=== Information supplied ===

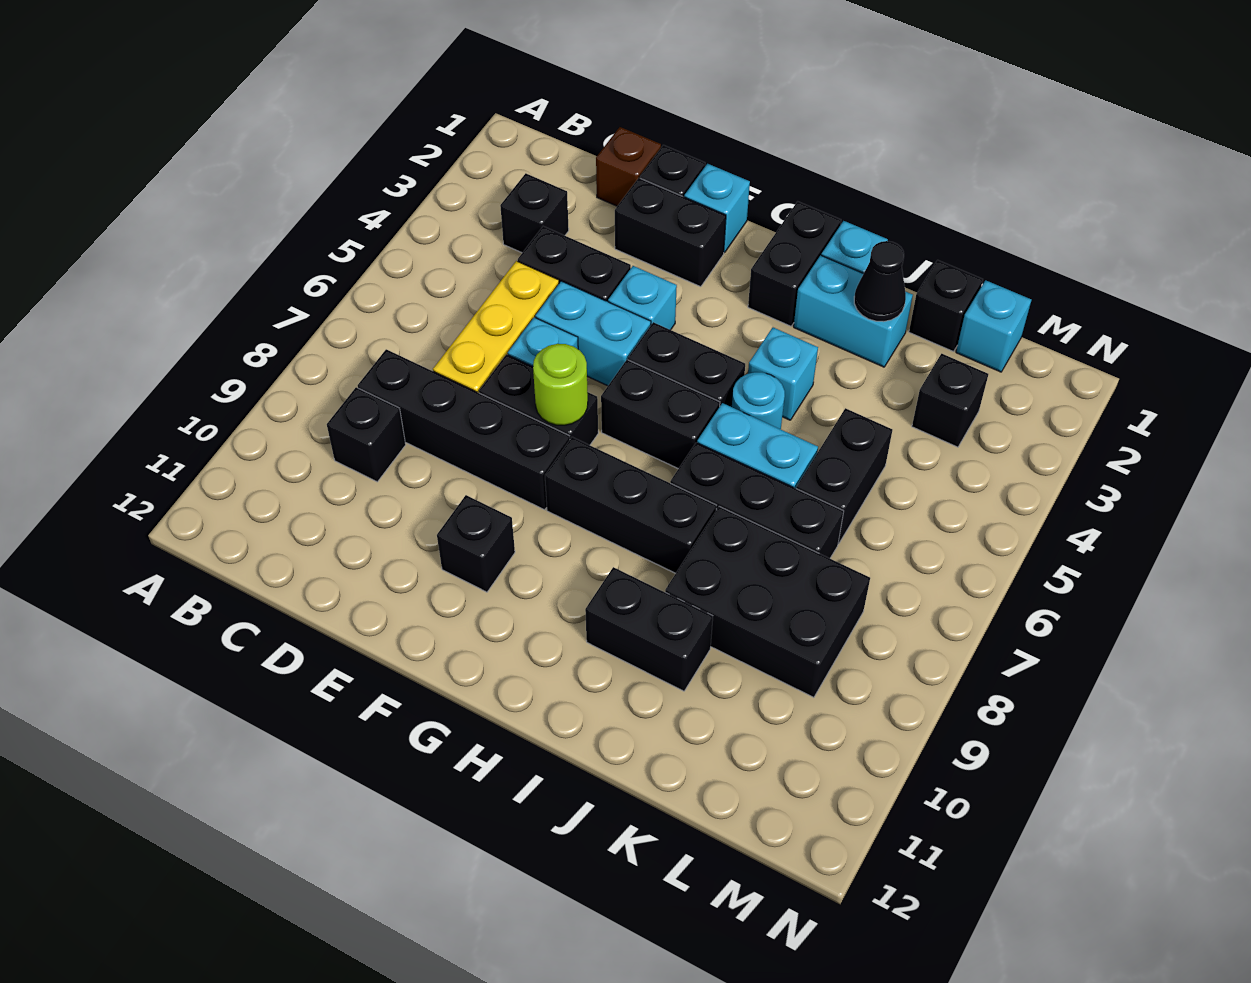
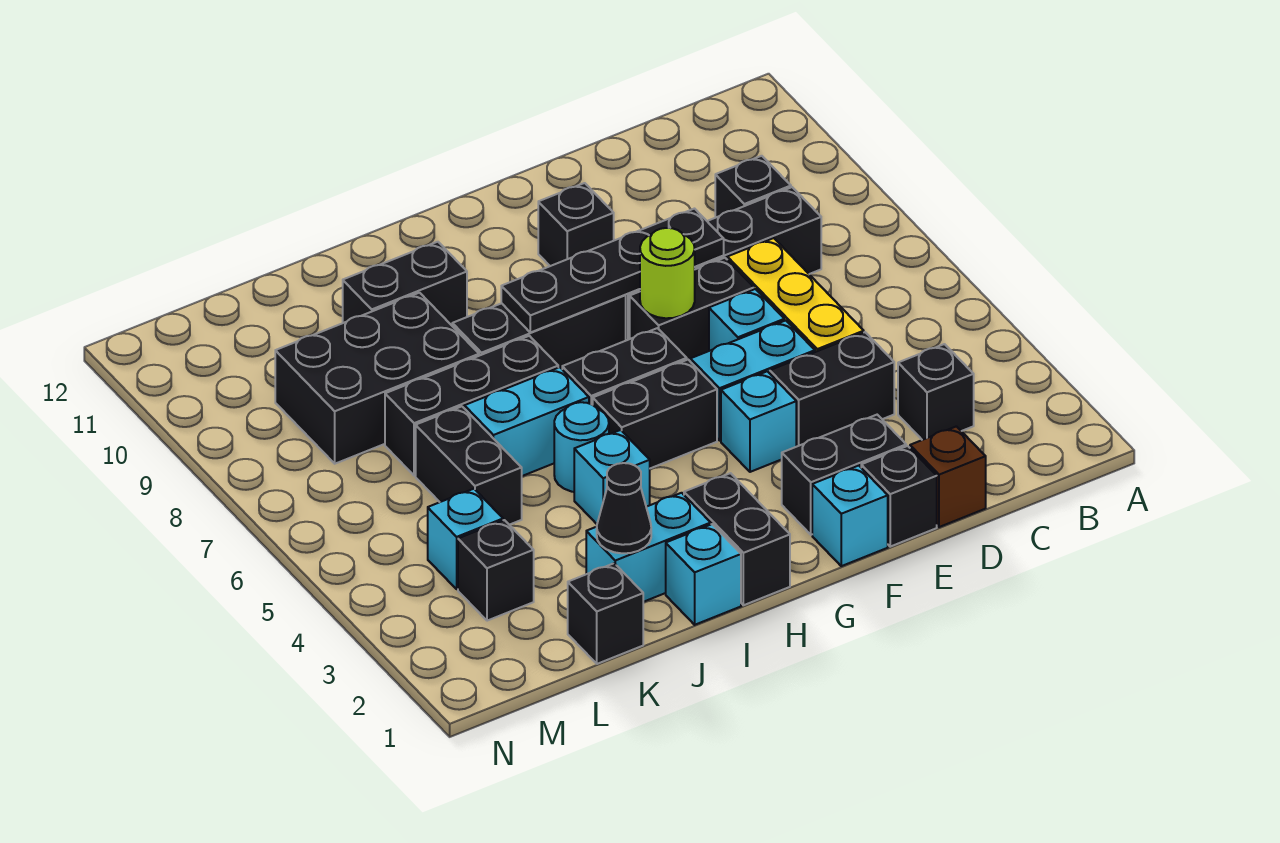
none -> black plate E8:H8 level 2
cyan brick L1 level 1 -> cyan brick L4 level 1

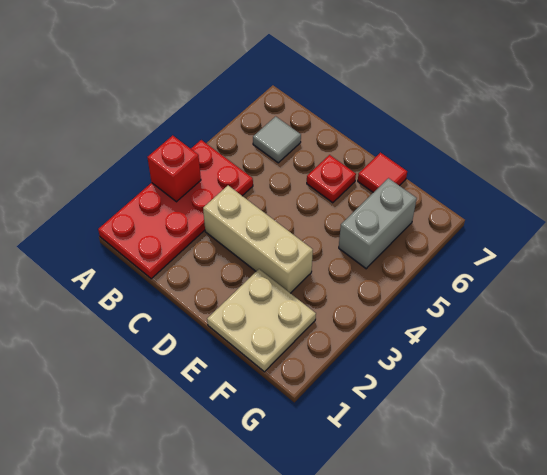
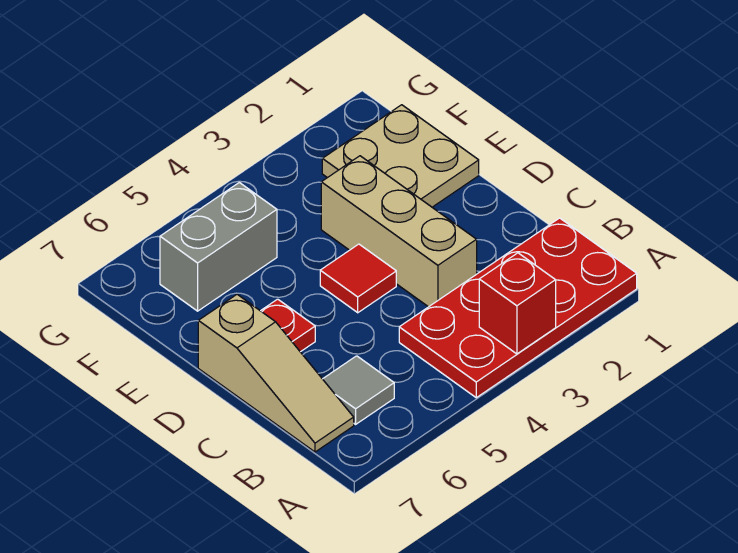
none -> tan slope B7:D7 level 1 top D
red tile E7 level 1 -> red tile D4 level 1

===

Required work:
Give the data again exactly as written, with all pictures left out.

Task solution:
none -> black plate E8:H8 level 2
cyan brick L1 level 1 -> cyan brick L4 level 1

none -> tan slope B7:D7 level 1 top D
red tile E7 level 1 -> red tile D4 level 1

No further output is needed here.